(Geometric object motion data)
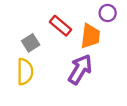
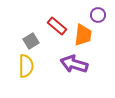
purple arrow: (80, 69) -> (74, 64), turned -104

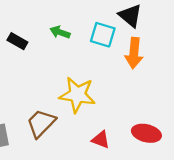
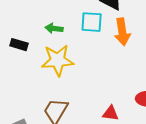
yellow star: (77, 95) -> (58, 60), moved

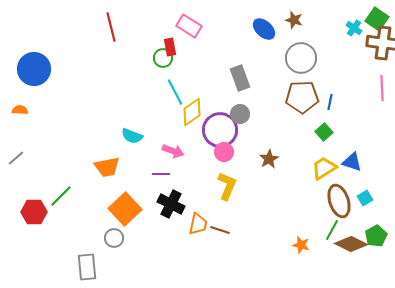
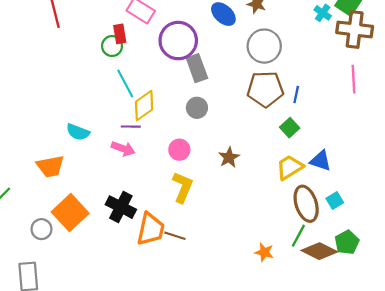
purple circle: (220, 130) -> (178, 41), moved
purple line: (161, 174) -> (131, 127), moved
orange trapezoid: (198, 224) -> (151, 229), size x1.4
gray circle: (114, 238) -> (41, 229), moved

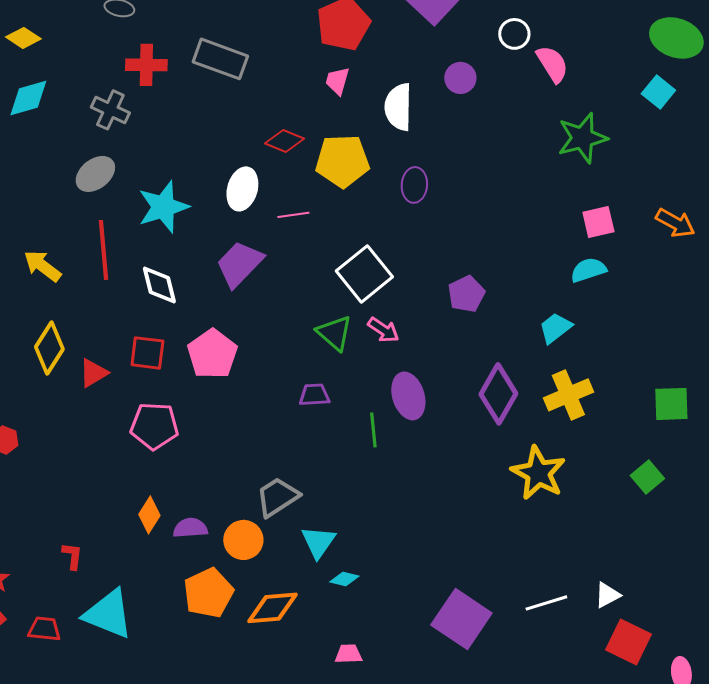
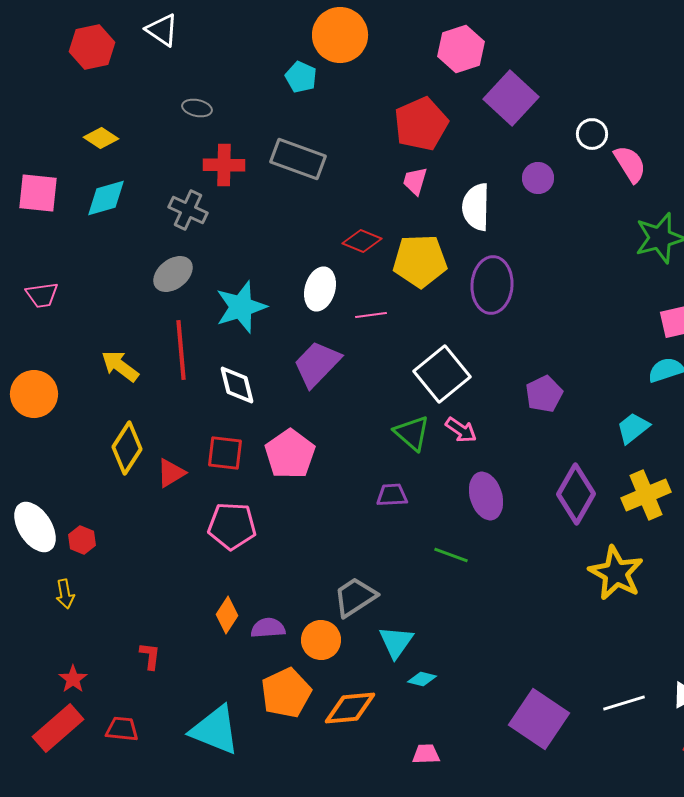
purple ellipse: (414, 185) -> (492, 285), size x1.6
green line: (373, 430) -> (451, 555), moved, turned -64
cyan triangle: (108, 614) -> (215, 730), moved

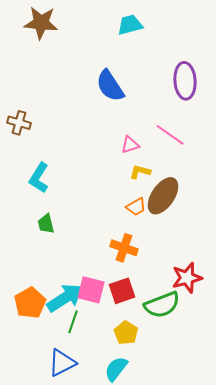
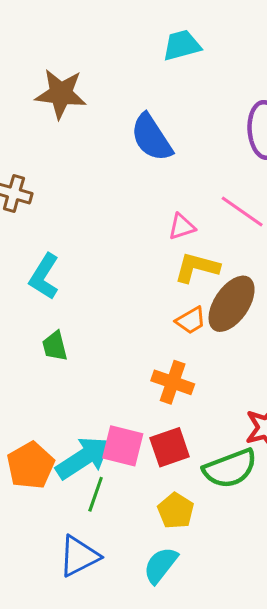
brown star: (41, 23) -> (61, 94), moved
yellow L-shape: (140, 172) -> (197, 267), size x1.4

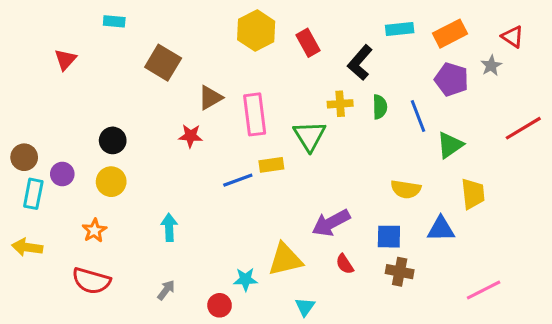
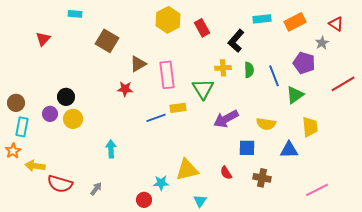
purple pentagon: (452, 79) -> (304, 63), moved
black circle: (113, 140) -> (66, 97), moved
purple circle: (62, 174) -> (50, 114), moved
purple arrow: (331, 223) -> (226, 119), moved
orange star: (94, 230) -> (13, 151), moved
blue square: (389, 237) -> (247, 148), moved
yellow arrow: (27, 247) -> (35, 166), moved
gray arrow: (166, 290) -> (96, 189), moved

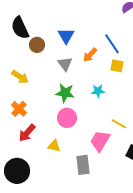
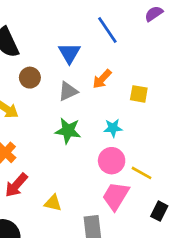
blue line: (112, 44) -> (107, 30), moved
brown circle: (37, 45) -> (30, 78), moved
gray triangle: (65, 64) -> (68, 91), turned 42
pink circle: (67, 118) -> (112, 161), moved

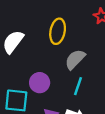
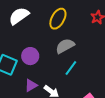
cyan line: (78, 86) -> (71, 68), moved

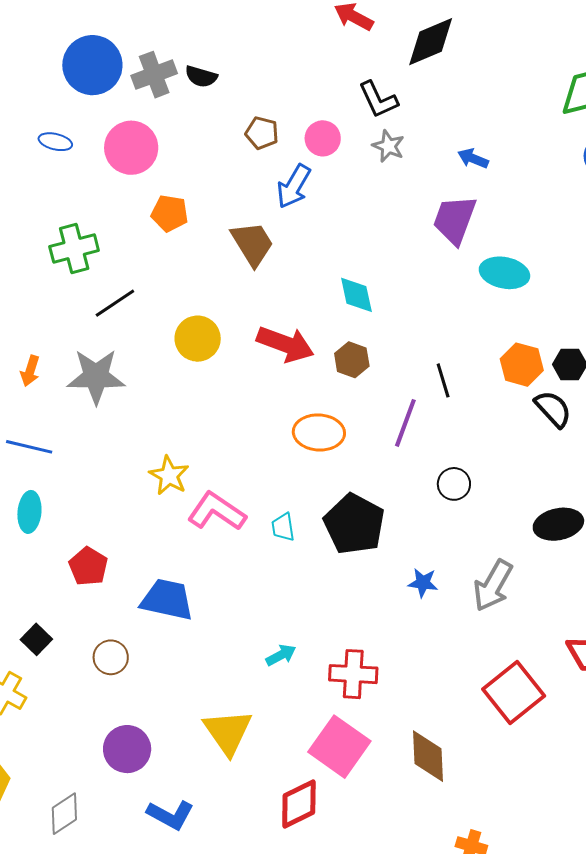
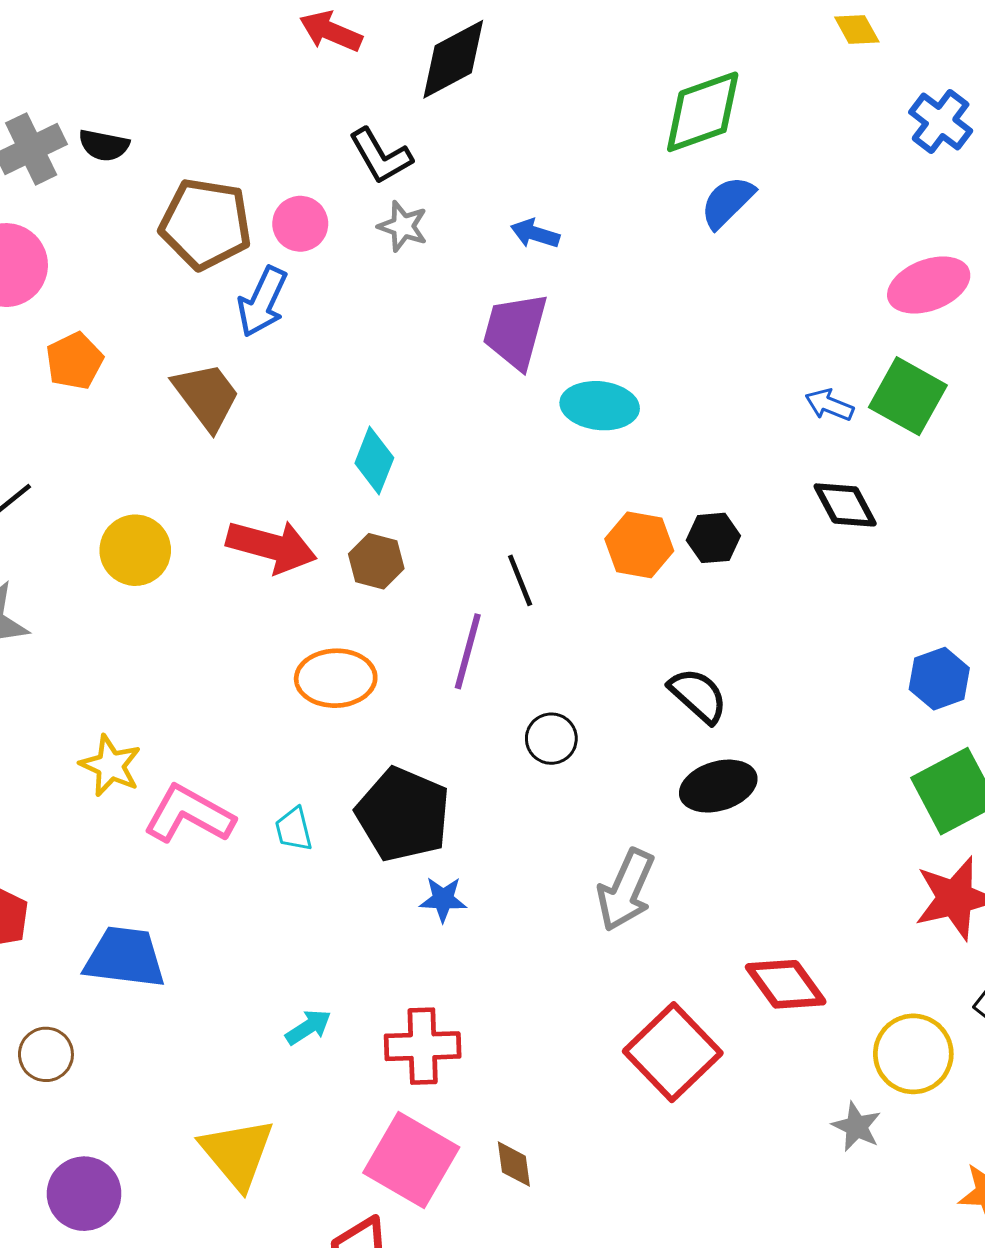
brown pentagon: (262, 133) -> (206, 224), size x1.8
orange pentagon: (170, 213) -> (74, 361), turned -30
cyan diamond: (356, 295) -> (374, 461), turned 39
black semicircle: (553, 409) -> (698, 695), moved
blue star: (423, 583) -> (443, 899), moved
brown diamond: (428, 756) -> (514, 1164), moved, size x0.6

## [TASK TO COMPLETE]
All that is wanted is an exact copy of the lines from the line bearing "cyan line: (78, 86) -> (71, 68), moved" through the final line of the entries, including both ends but no pictures.

## [RESULT OF THIS TASK]
cyan line: (78, 86) -> (71, 68), moved

brown pentagon: (262, 133) -> (206, 224), size x1.8
orange pentagon: (170, 213) -> (74, 361), turned -30
cyan diamond: (356, 295) -> (374, 461), turned 39
black semicircle: (553, 409) -> (698, 695), moved
blue star: (423, 583) -> (443, 899), moved
brown diamond: (428, 756) -> (514, 1164), moved, size x0.6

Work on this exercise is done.